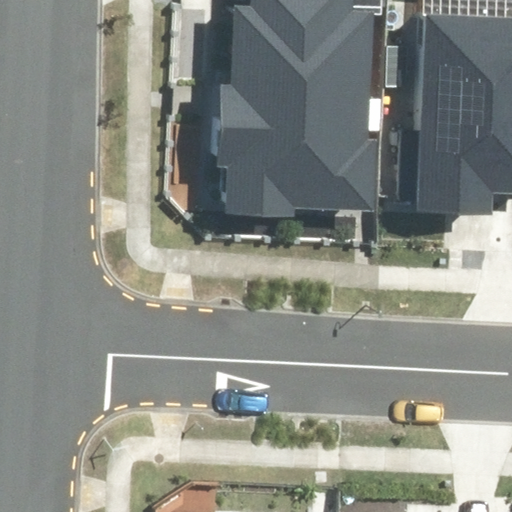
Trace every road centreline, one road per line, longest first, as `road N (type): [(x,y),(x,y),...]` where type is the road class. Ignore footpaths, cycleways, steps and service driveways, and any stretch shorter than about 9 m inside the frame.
road 1 (residential): [(10,352),(511,373)]
road 2 (residential): [(10,352),(11,0)]
road 3 (residential): [(5,511),(10,352)]
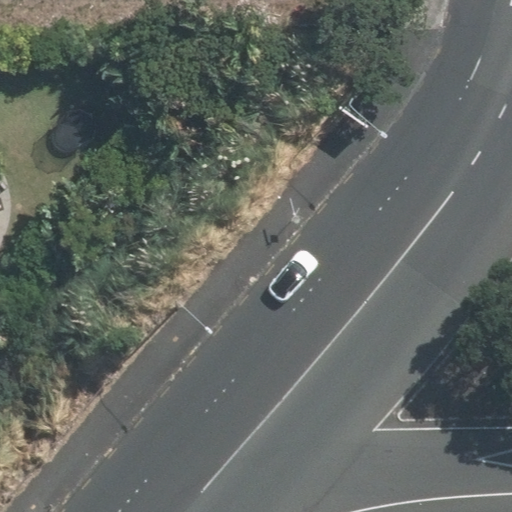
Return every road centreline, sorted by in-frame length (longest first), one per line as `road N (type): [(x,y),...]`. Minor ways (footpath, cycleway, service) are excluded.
road 1 (trunk): [(193,511),(453,197),(511,90)]
road 2 (secondary): [(358,511),(511,495)]
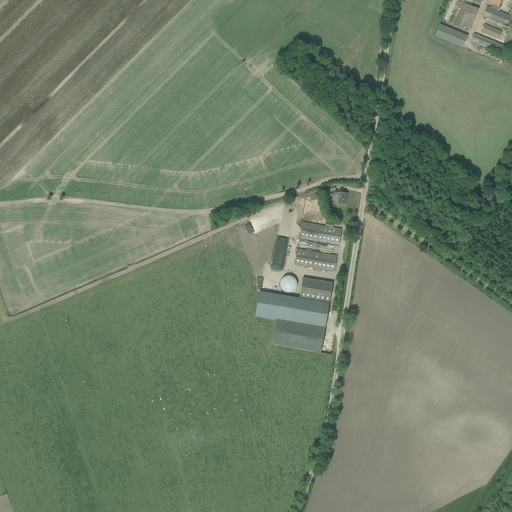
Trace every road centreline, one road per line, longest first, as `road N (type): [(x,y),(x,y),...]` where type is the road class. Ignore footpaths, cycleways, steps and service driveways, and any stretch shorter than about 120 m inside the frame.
road 1 (unclassified): [(297,511),(329,412),(393,0)]
road 2 (track): [(0,204),(74,199),(235,209),(343,177),(365,178)]
road 3 (track): [(369,156),(476,210),(511,176)]
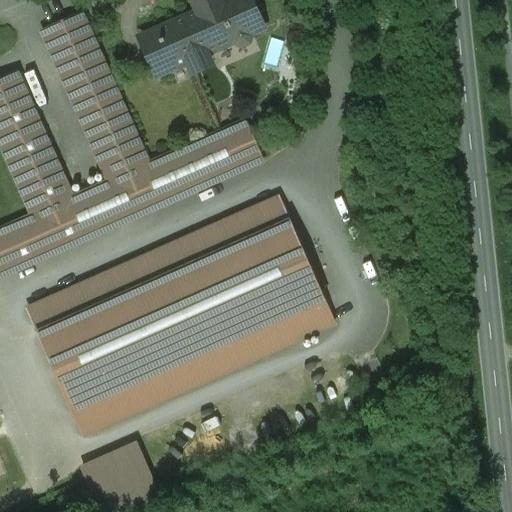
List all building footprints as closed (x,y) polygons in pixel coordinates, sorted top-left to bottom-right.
[(197,12),(147,35),(164,73),(187,62),(189,66),(207,58),(206,54),(235,41),(236,42),(241,44),(246,42),(248,36),(248,35),(255,32),(240,0),(224,0),(220,2),(218,0),(207,0),(194,6),(197,12)] [(148,164),(81,14),(41,32),(108,182),(148,164)] [(126,35),(124,28),(112,32),(114,39),(126,35)] [(71,198),(16,73),(0,79),(0,144),(32,216),(71,198)] [(0,229),(0,250),(10,273),(261,162),(244,122),(148,164),(108,182),(71,198),(32,216),(0,229)] [(278,198),(27,309),(83,436),(333,325),(278,198)] [(81,462),(97,511),(132,511),(161,502),(140,442),(81,462)]
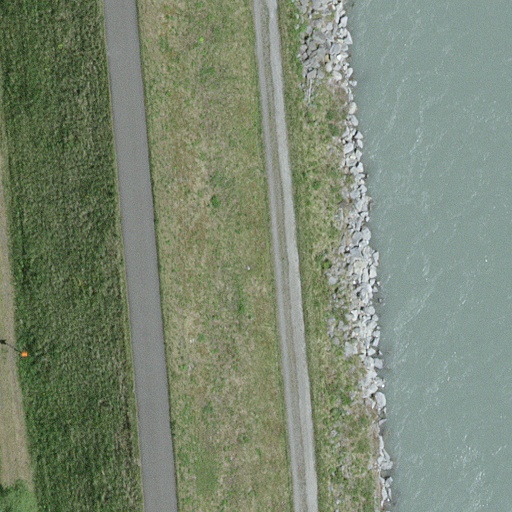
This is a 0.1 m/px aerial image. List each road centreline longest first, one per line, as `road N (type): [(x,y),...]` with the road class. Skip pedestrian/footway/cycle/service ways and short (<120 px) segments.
road 1 (track): [(119,0),(160,511)]
road 2 (track): [(299,511),(260,0)]
road 3 (track): [(13,511),(0,339)]
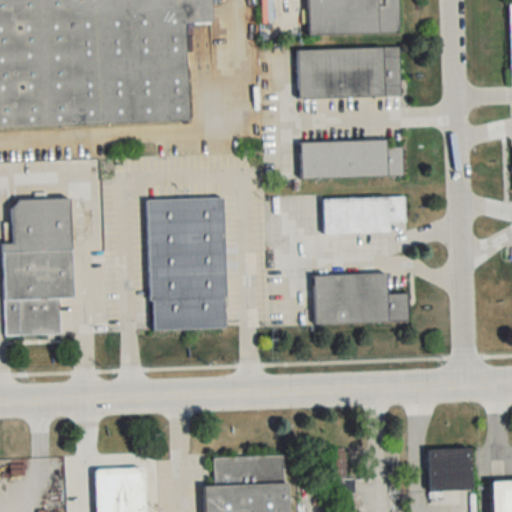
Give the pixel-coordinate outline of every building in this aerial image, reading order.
[(296,49),(297,98),(399,97),(398,48),(296,49)] [(299,142),(300,179),(402,177),(401,146),(386,147),(385,140),(299,142)] [(222,197),(147,199),(149,330),(224,328),(222,197)] [(322,198),(322,233),(389,233),(389,221),(403,221),(403,197),(322,198)] [(69,198),(11,199),(12,242),(1,243),(3,335),(59,334),(58,298),(71,297),(69,198)] [(313,323),(407,321),(406,293),(385,294),(385,273),(312,275),(313,323)] [(470,448),(427,448),(427,491),(470,491),(470,448)] [(352,511),(352,478),(345,478),(345,452),(324,452),(324,477),(335,477),(336,511),(352,511)] [(203,486),(203,511),(287,511),(286,455),(212,457),(213,485),(203,486)] [(145,511),(145,468),(94,469),(95,511),(145,511)] [(511,511),(511,480),(491,481),(491,511),(511,511)]
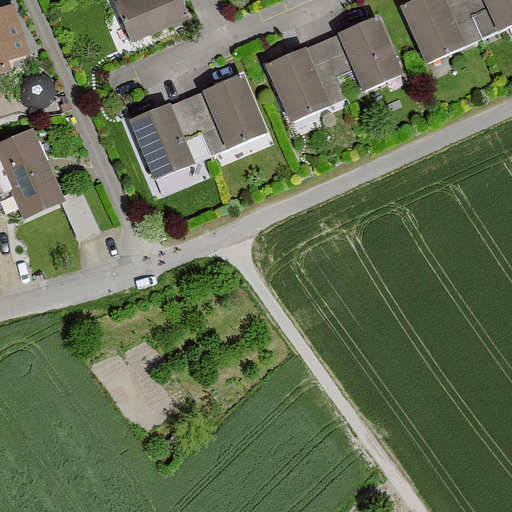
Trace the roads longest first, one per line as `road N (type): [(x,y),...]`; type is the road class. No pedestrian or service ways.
road 1 (residential): [(511,105),(147,269)]
road 2 (track): [(227,238),(422,511)]
road 3 (residential): [(147,269),(28,0)]
road 4 (residential): [(322,0),(124,85)]
road 5 (residential): [(0,310),(147,269)]
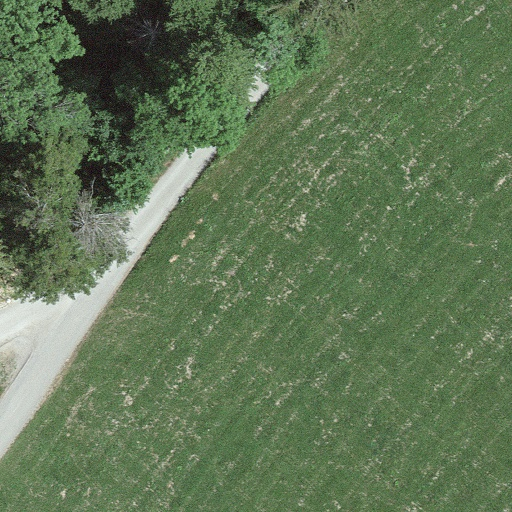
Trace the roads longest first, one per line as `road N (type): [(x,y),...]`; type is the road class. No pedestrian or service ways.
road 1 (track): [(144,218),(346,0)]
road 2 (track): [(144,218),(0,445)]
road 3 (track): [(0,301),(144,218)]
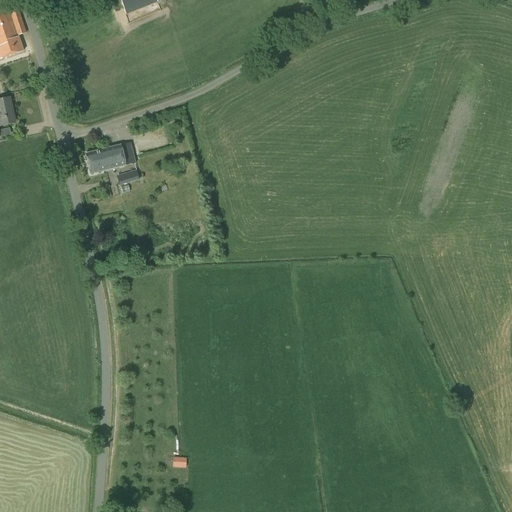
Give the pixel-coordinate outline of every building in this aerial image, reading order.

● ● ● ●

**DIRECTION:**
Can you lay out everything from the line containing "This is a 0.1" down to the end of the records as a Markdown table with columns Row and Line, skipping blank lines and leaving the pictures out?

**FINISHED TASK:**
| Row | Line |
|---|---|
| 1 | This is a 0.1 m/px aerial image. List each road centreline longest first, one per line, as `road N (type): [(x,y),...]` with the road class. Skip pedestrian/footway/cycle/service ways and short (<120 px) segments. |
| 2 | road 1 (track): [(119,0),(160,511)] |
| 3 | road 2 (track): [(299,511),(260,0)] |
| 4 | road 3 (track): [(13,511),(0,339)] |
| 5 | Give the pixel-coordinate outline of every building in this aerial image, reading order. |
| 6 | [(296,49),(297,98),(399,97),(398,48),(296,49)] [(299,142),(300,179),(402,177),(401,146),(386,147),(385,140),(299,142)] [(222,197),(147,199),(149,330),(224,328),(222,197)] [(322,198),(322,233),(389,233),(389,221),(403,221),(403,197),(322,198)] [(69,198),(11,199),(12,242),(1,243),(3,335),(59,334),(58,298),(71,297),(69,198)] [(313,323),(407,321),(406,293),(385,294),(385,273),(312,275),(313,323)] [(470,448),(427,448),(427,491),(470,491),(470,448)] [(352,511),(352,478),(345,478),(345,452),(324,452),(324,477),(335,477),(336,511),(352,511)] [(203,486),(203,511),(287,511),(286,455),(212,457),(213,485),(203,486)] [(145,511),(145,468),(94,469),(95,511),(145,511)] [(511,511),(511,480),(491,481),(491,511),(511,511)] |
| 7 | Trace the roads longest first, one per line as `road N (type): [(x,y),...]`; type is the road class. No pedestrian or service ways. |
| 8 | road 1 (residential): [(511,105),(147,269)] |
| 9 | road 2 (track): [(227,238),(422,511)] |
| 10 | road 3 (residential): [(147,269),(28,0)] |
| 11 | road 4 (residential): [(322,0),(124,85)] |
| 12 | road 5 (residential): [(0,310),(147,269)] |
| 13 | Trace the roads longest first, one per line as `road N (type): [(x,y),...]`; type is the road class. No pedestrian or service ways. |
| 14 | road 1 (track): [(144,218),(346,0)] |
| 15 | road 2 (track): [(144,218),(0,445)] |
| 16 | road 3 (track): [(0,301),(144,218)] |
| 17 | Give the pixel-coordinate outline of every building in this aerial image, reading order. |